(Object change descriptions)

____

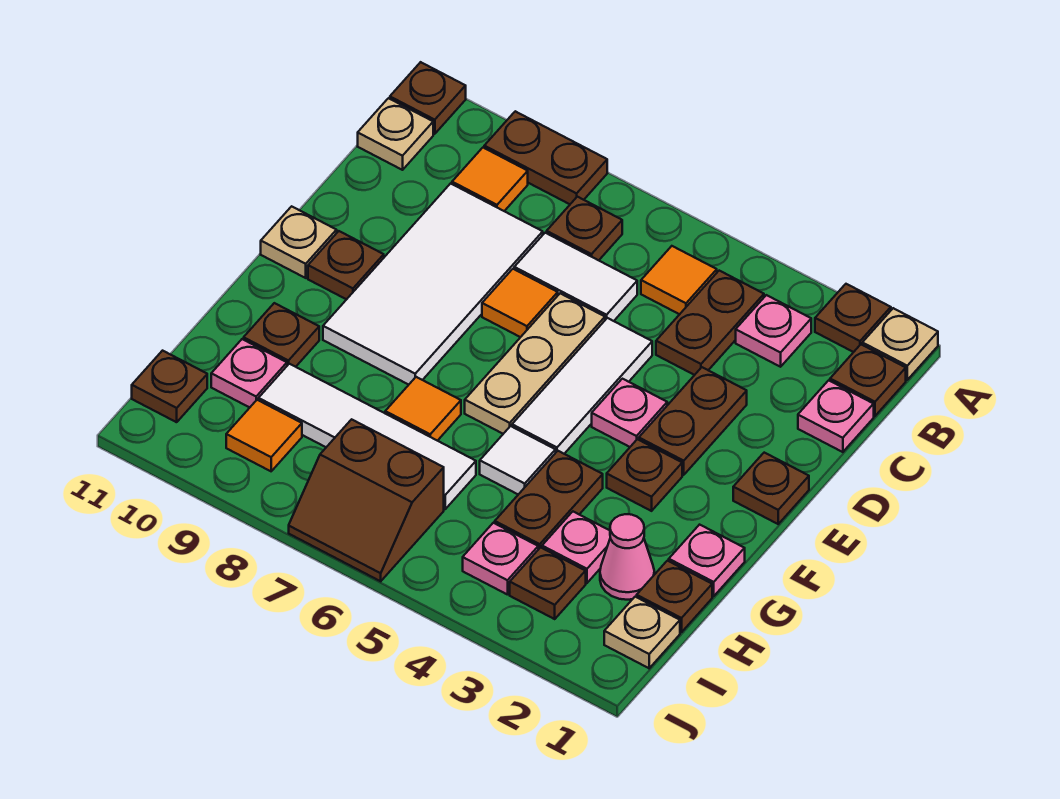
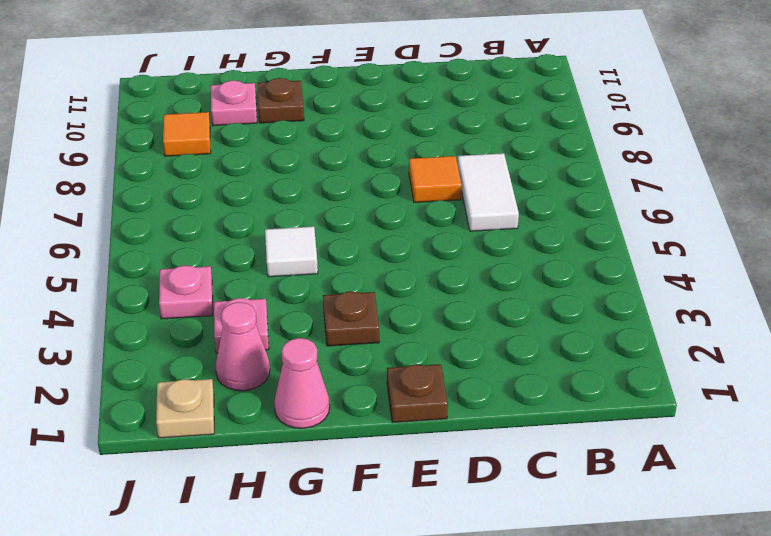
pink cone G1 level 1 -> pink plate G1 level 1
none -> tan plate A1 level 1
none -> brown plate A2 level 1
none -> brown plate A8:A9 level 1
none -> brown plate A11 level 1

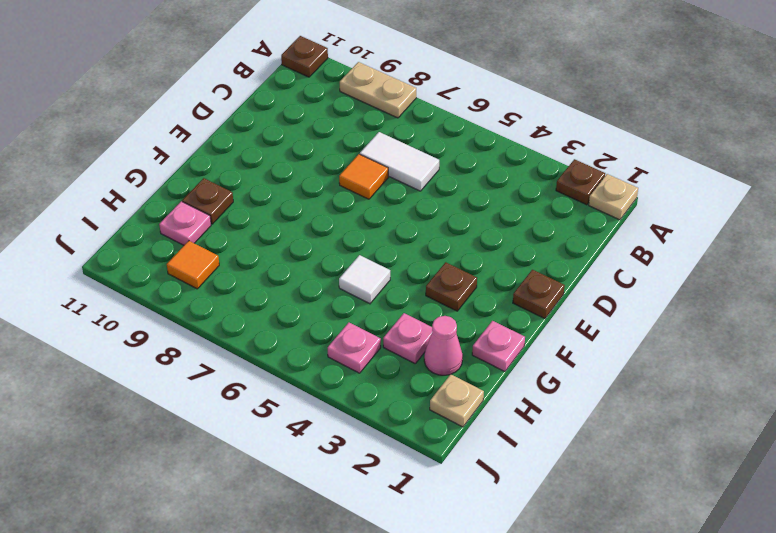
tan plate A8:A9 level 1 -> brown plate A8:A9 level 1
none -> brown plate B1 level 1
none -> pink plate B3 level 1
none -> brown plate B4:C4 level 1
none -> orange tile B5 level 1

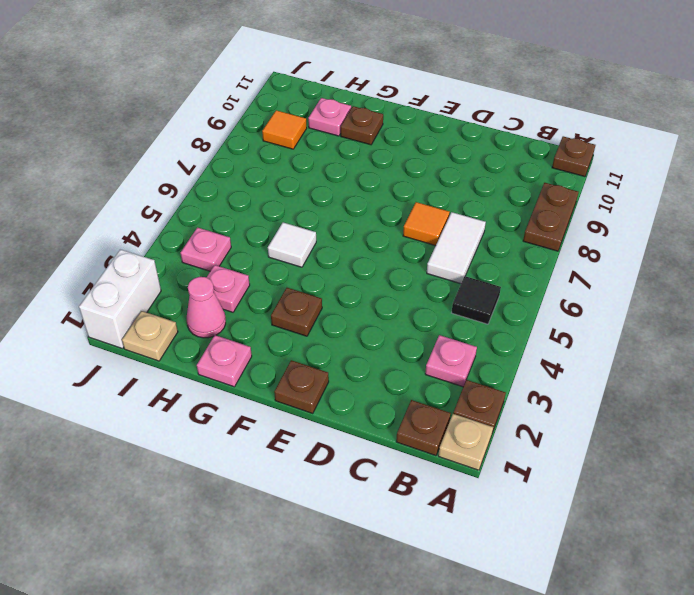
black tile B5 level 1 -> orange tile B5 level 1
white brick J1:J2 level 1 -> none
none -> brown plate B4:C4 level 1
none -> brown plate B7 level 1
none -> orange tile B9 level 1
none -> tan plate B11 level 1

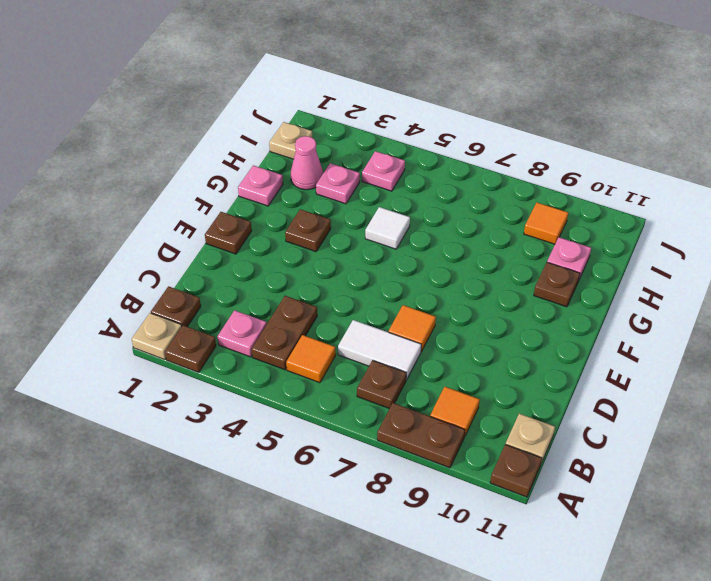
none -> pink plate C1 level 1
none -> white tile C8:F9 level 1
none -> brown plate D3:E3 level 1
none -> white tile D5:F5 level 1

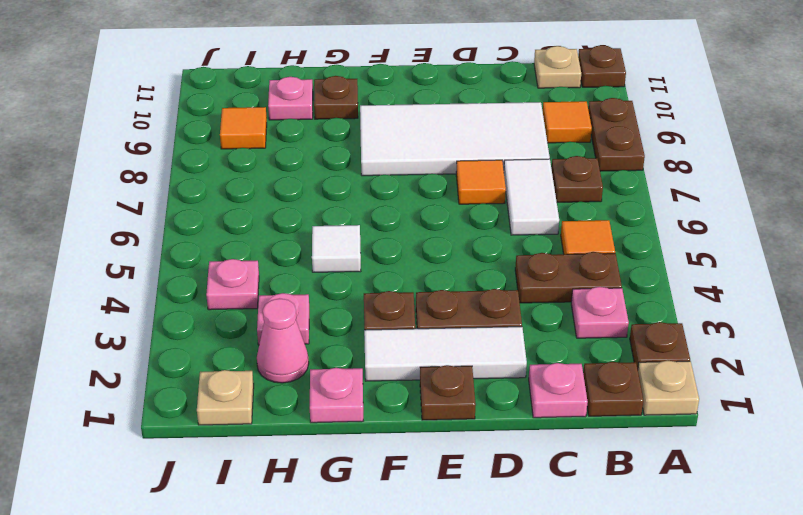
white tile D2:F2 level 1 -> white tile D5:F5 level 1
none -> tan plate D6:F6 level 1
none -> pink plate E4 level 1
none -> brown plate E10 level 1
none -> tan plate E11 level 1

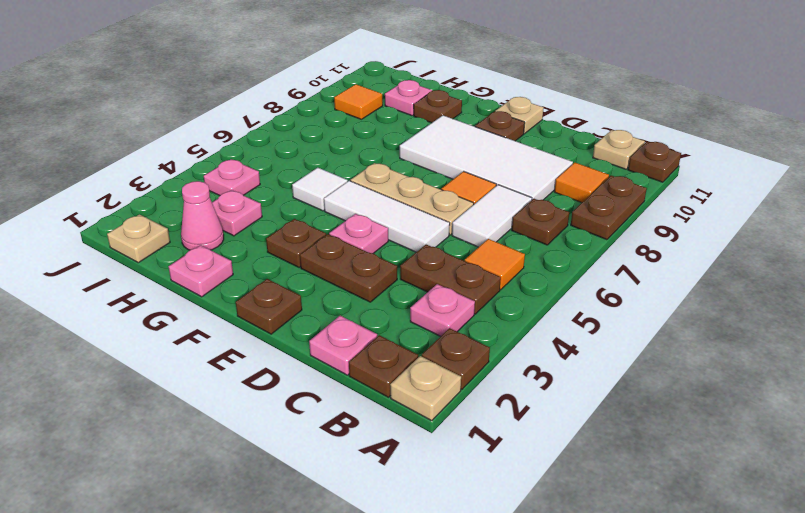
none -> brown plate G4:H4 level 1
none -> orange tile G7 level 1
none -> brown plate H1 level 1
none -> white tile H6:H9 level 1

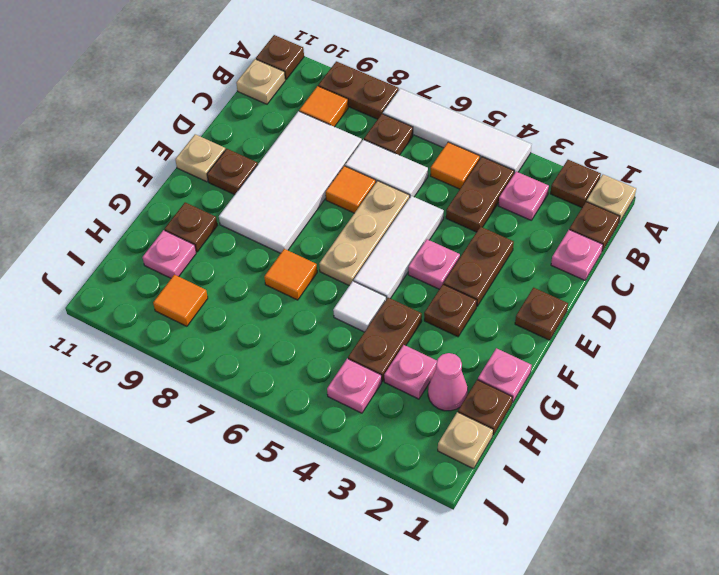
white tile A4:A7 level 1 -> white tile H6:H9 level 1
none -> brown plate I3 level 1
none -> brown slope I6:J7 level 1 top I
none -> brown plate I11 level 1

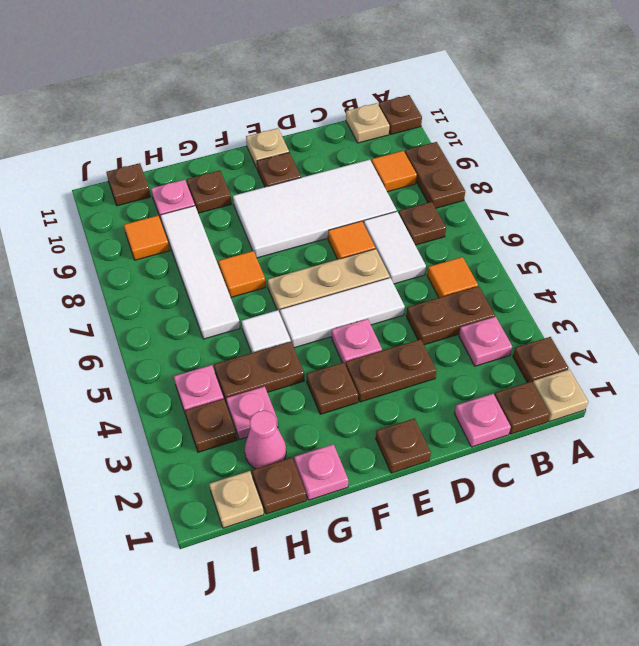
none -> brown slope I6:J7 level 1 top I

____

Since pictures are not part of the copy, set down only the remaining data exactly.

pink cone G1 level 1 -> pink plate G1 level 1
none -> tan plate A1 level 1
none -> brown plate A2 level 1
none -> brown plate A8:A9 level 1
none -> brown plate A11 level 1

tan plate A8:A9 level 1 -> brown plate A8:A9 level 1
none -> brown plate B1 level 1
none -> pink plate B3 level 1
none -> brown plate B4:C4 level 1
none -> orange tile B5 level 1

black tile B5 level 1 -> orange tile B5 level 1
white brick J1:J2 level 1 -> none
none -> brown plate B4:C4 level 1
none -> brown plate B7 level 1
none -> orange tile B9 level 1
none -> tan plate B11 level 1

none -> pink plate C1 level 1
none -> white tile C8:F9 level 1
none -> brown plate D3:E3 level 1
none -> white tile D5:F5 level 1

white tile D2:F2 level 1 -> white tile D5:F5 level 1
none -> tan plate D6:F6 level 1
none -> pink plate E4 level 1
none -> brown plate E10 level 1
none -> tan plate E11 level 1

none -> brown plate G4:H4 level 1
none -> orange tile G7 level 1
none -> brown plate H1 level 1
none -> white tile H6:H9 level 1

white tile A4:A7 level 1 -> white tile H6:H9 level 1
none -> brown plate I3 level 1
none -> brown slope I6:J7 level 1 top I
none -> brown plate I11 level 1

none -> brown slope I6:J7 level 1 top I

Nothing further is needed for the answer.